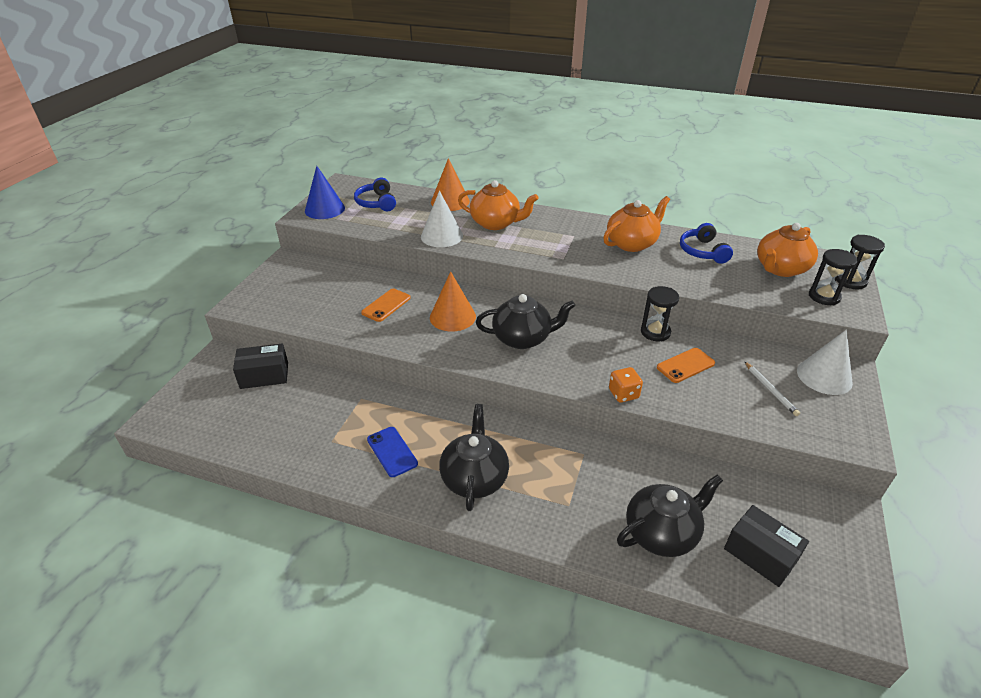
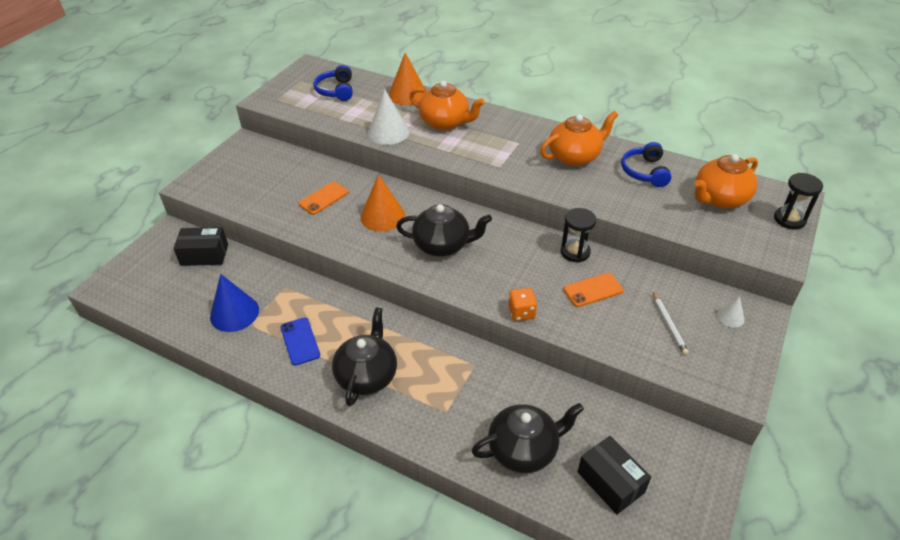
camera: 10 degrees right, 5 degrees up
(324, 209) = (285, 94): blue cone -> blue cone (234, 313)
(824, 296) = (753, 234): black hourglass -> none
(824, 376) = (730, 317): white cone -> white cone, size x0.50

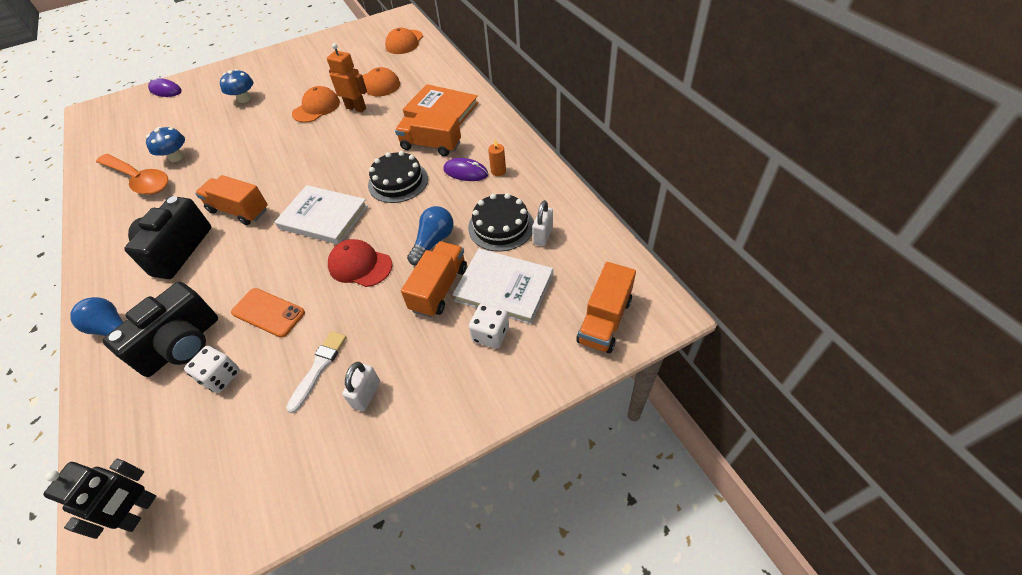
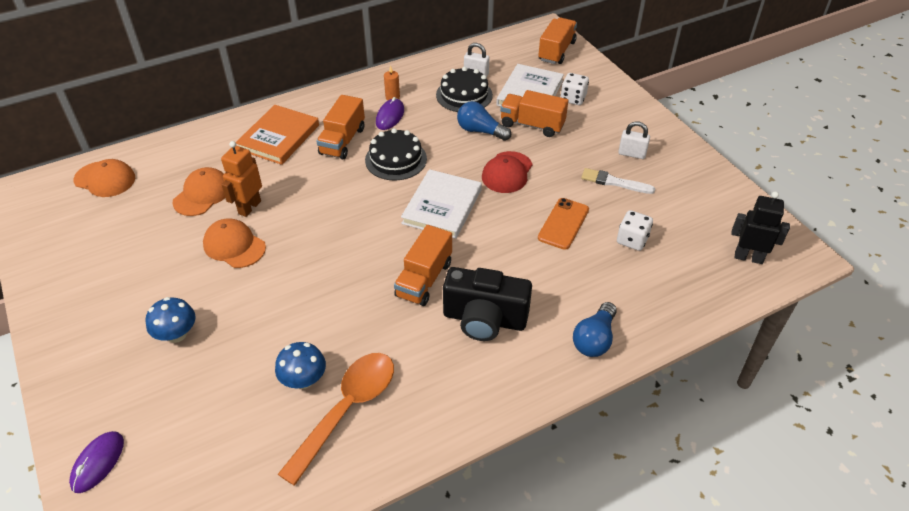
camera: 95 degrees left, 5 degrees down
(182, 345) = (604, 277): black camera -> none
(604, 320) = (556, 51): orange truck -> orange truck turned 90 degrees counterclockwise

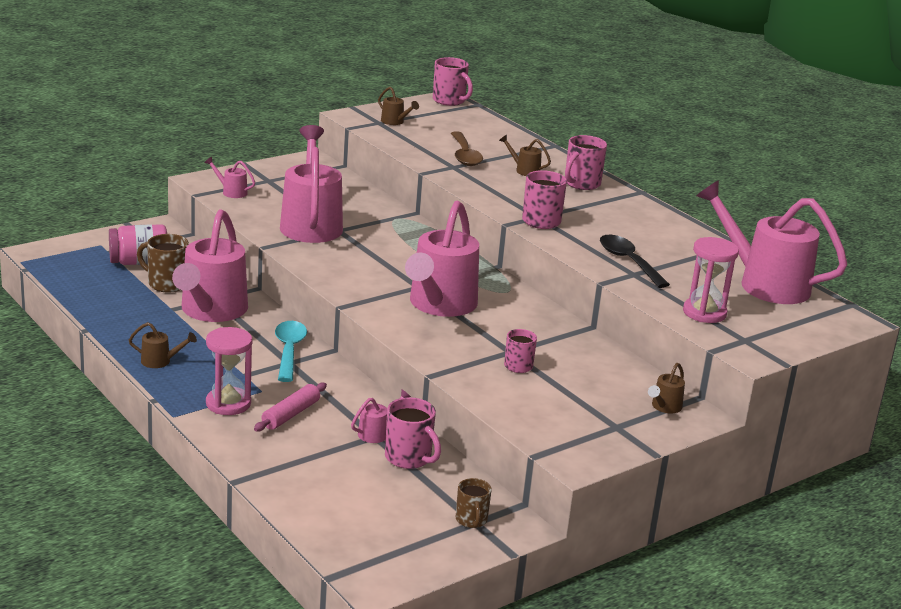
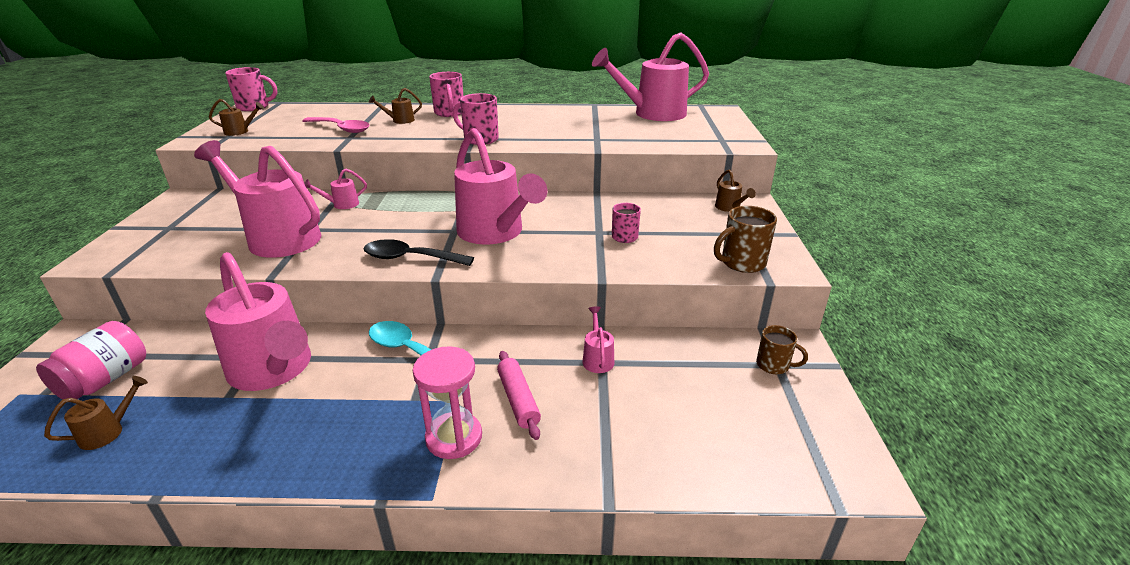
camera: 50 degrees left, 5 degrees up
(160, 361) = (311, 456): brown watering can -> brown watering can (108, 431)
(166, 284) = (177, 378): brown mug -> brown mug (741, 263)
(231, 192) = (146, 253): pink watering can -> pink watering can (341, 204)
(409, 458) = (653, 358): pink mug -> none
(464, 155) = (341, 129): brown spoon -> pink spoon
(628, 261) = (577, 135): black spoon -> black spoon (410, 258)
(704, 313) = (674, 138): pink hourglass -> none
+ + + + + + +
▶ _WHAT THE EXERCISE ASKS_: The required output is the exact lines from the opening line of the entries through the line with "camera: 95 degrees left, 5 degrees down", inclusive, without pictures.

▶ _WRITTEN SOLUTION_:
camera: 10 degrees right, 5 degrees up
(324, 209) = (285, 94): blue cone -> blue cone (234, 313)
(824, 296) = (753, 234): black hourglass -> none
(824, 376) = (730, 317): white cone -> white cone, size x0.50

camera: 95 degrees left, 5 degrees down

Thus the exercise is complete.